── DATA BELOW

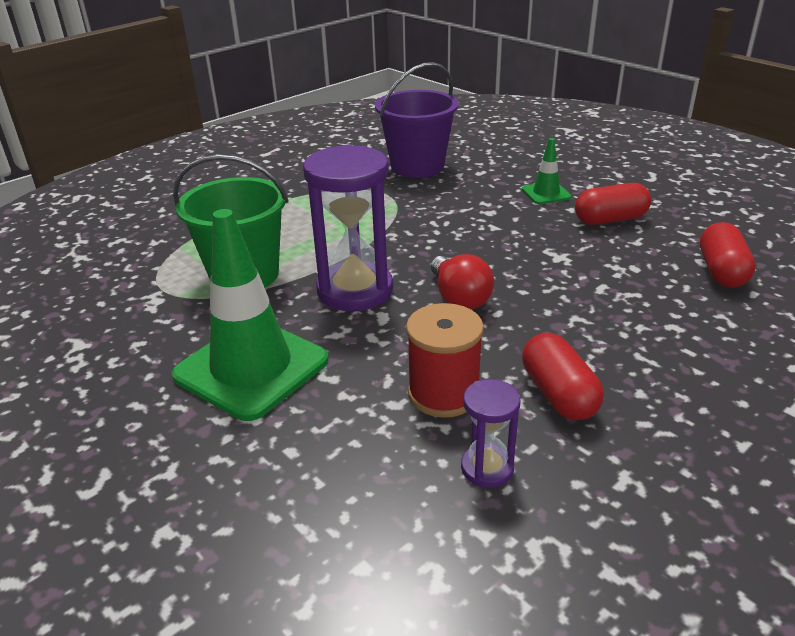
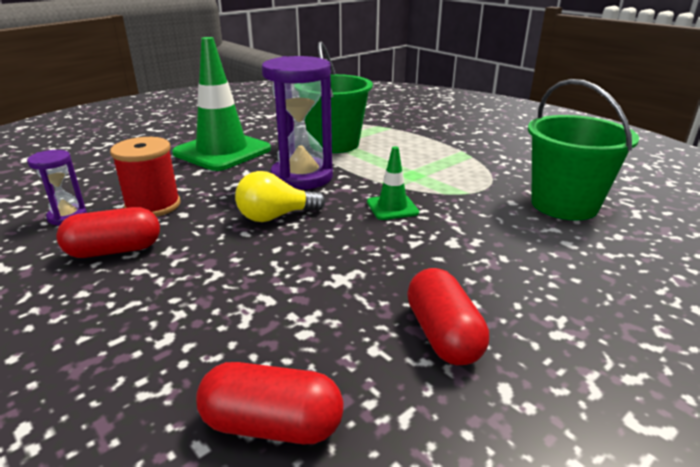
camera: 90 degrees right, 5 degrees down
(417, 166) = (564, 205): purple bucket -> green bucket
(459, 298) = (275, 216): red light bulb -> yellow light bulb
(546, 193) = (518, 287): green traffic cone -> green traffic cone (392, 207)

────

WHAT THIS TASK INVOLVES -> Omit the pictures, and quote the material above exactly as given.

WRITTEN ANSWER ->
camera: 90 degrees right, 5 degrees down
(417, 166) = (564, 205): purple bucket -> green bucket
(459, 298) = (275, 216): red light bulb -> yellow light bulb
(546, 193) = (518, 287): green traffic cone -> green traffic cone (392, 207)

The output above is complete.